======== Supplied data

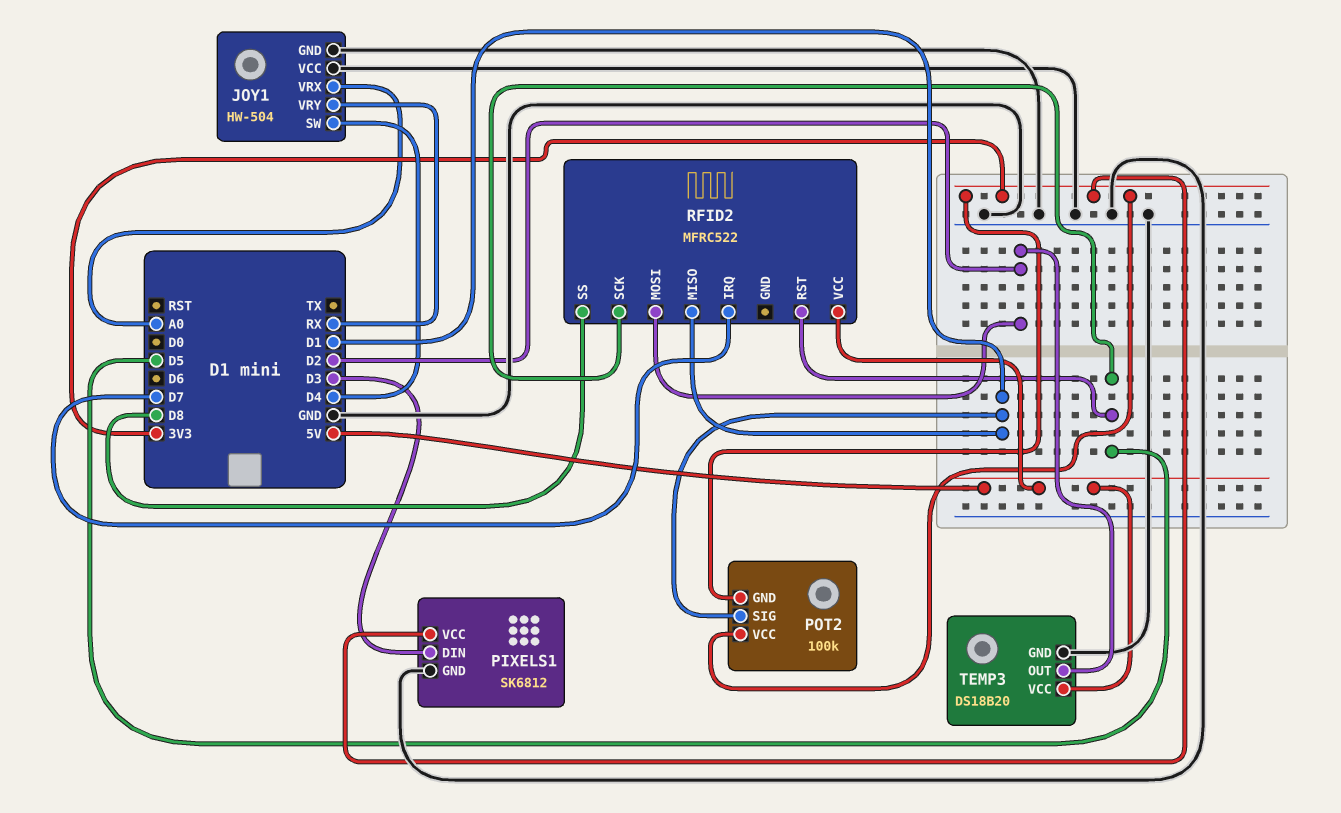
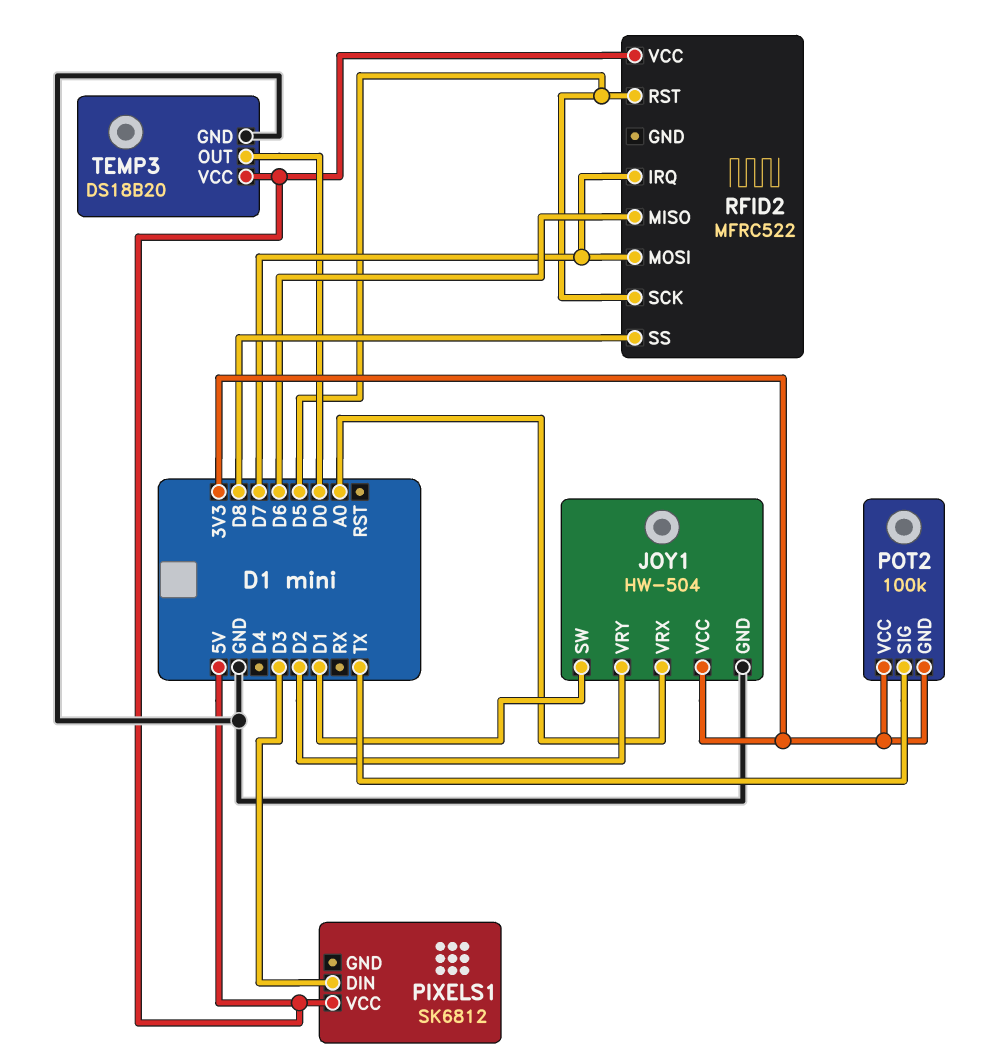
JOY1 pin SW: D4 -> D1
JOY1 pin VCC: GND -> 3V3
JOY1 pin VRY: RX -> D2
PIXELS1 pin GND: GND -> none
PIXELS1 pin VCC: 3V3 -> 5V
POT2 pin SIG: D1 -> TX
RFID2 pin MISO: D1 -> D6
RFID2 pin MOSI: D2 -> D7
TEMP3 pin OUT: D2 -> D0

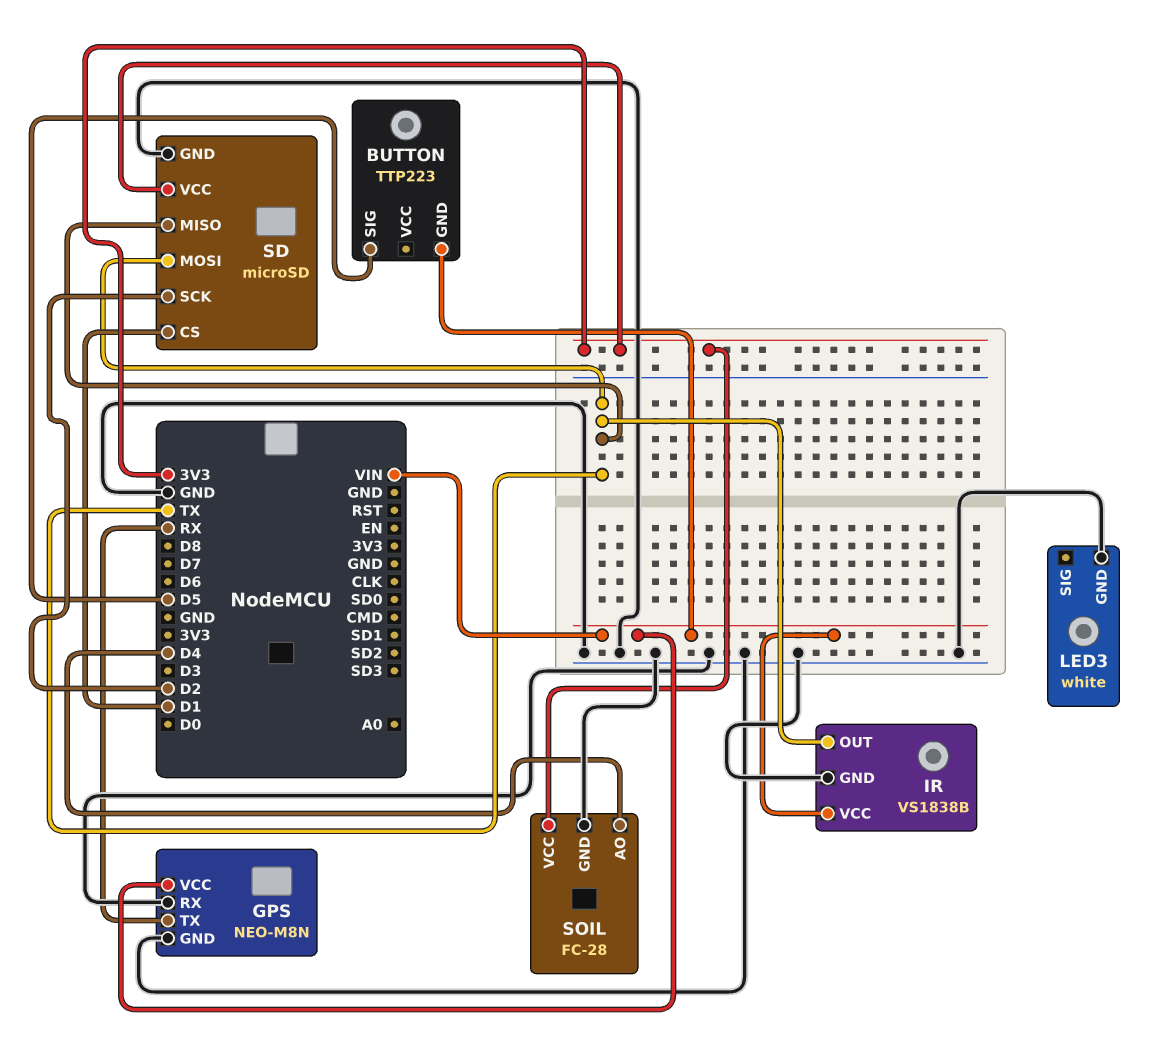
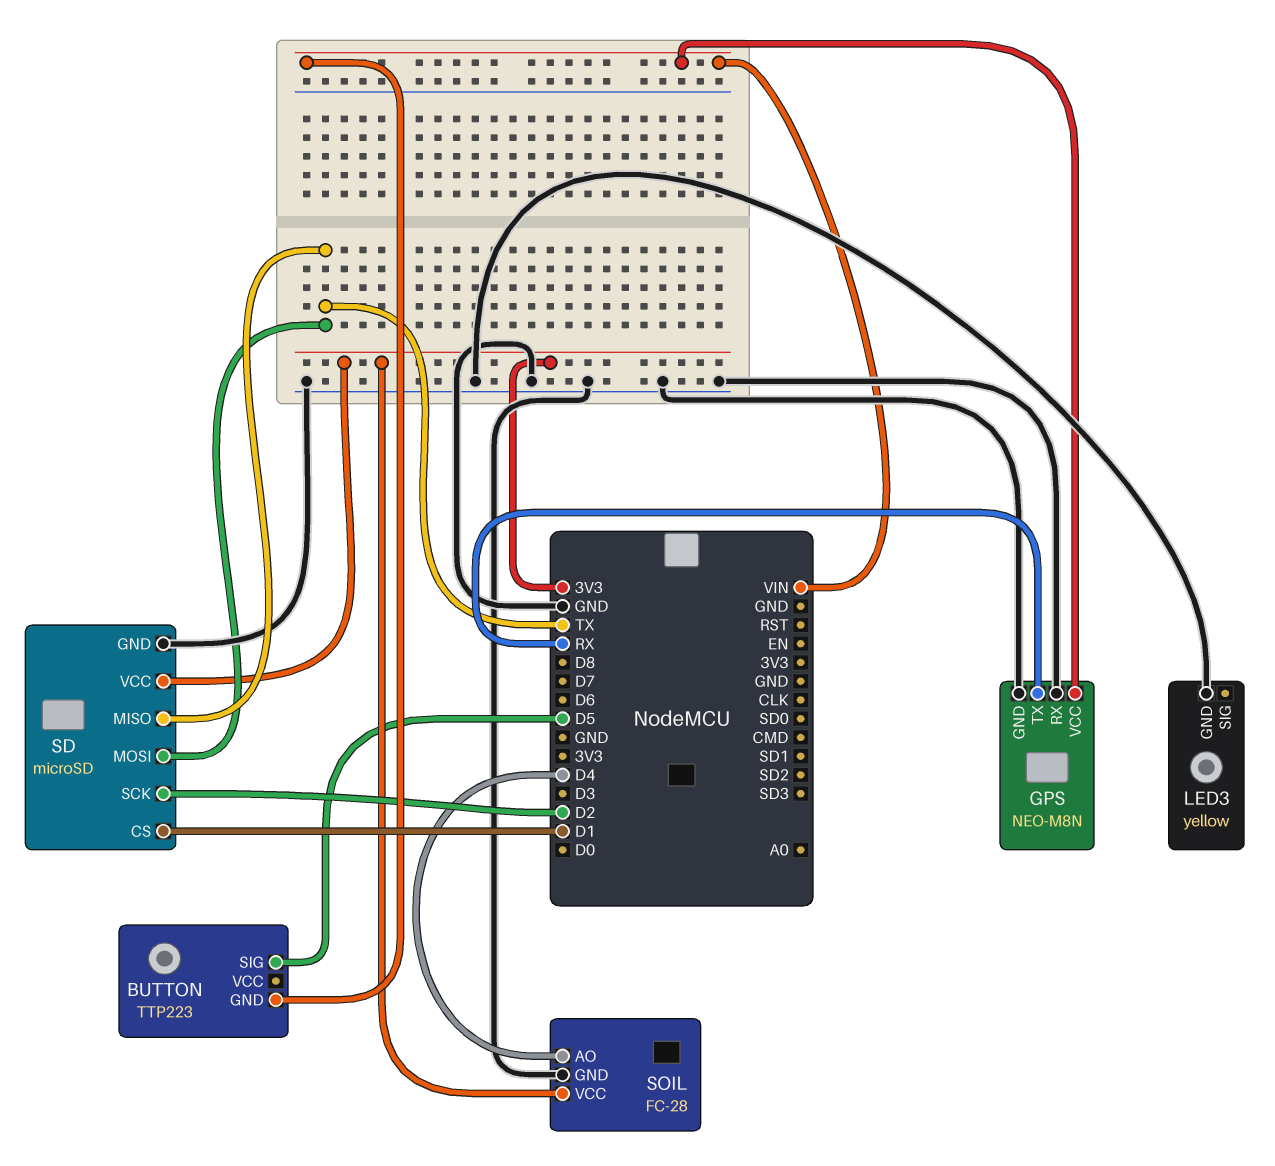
IR: VS1838B -> none
IR pin GND: GND -> none
IR pin OUT: TX -> none
IR pin VCC: VIN -> none
LED3: white -> yellow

================

— Work to complete —
An exact transcript is required, covering the lines from the one containing "RFID2 pin MISO: D1 -> D6" through the end of the listing above, inclusive, without pictures.

— Output of the exercise —
RFID2 pin MISO: D1 -> D6
RFID2 pin MOSI: D2 -> D7
TEMP3 pin OUT: D2 -> D0

IR: VS1838B -> none
IR pin GND: GND -> none
IR pin OUT: TX -> none
IR pin VCC: VIN -> none
LED3: white -> yellow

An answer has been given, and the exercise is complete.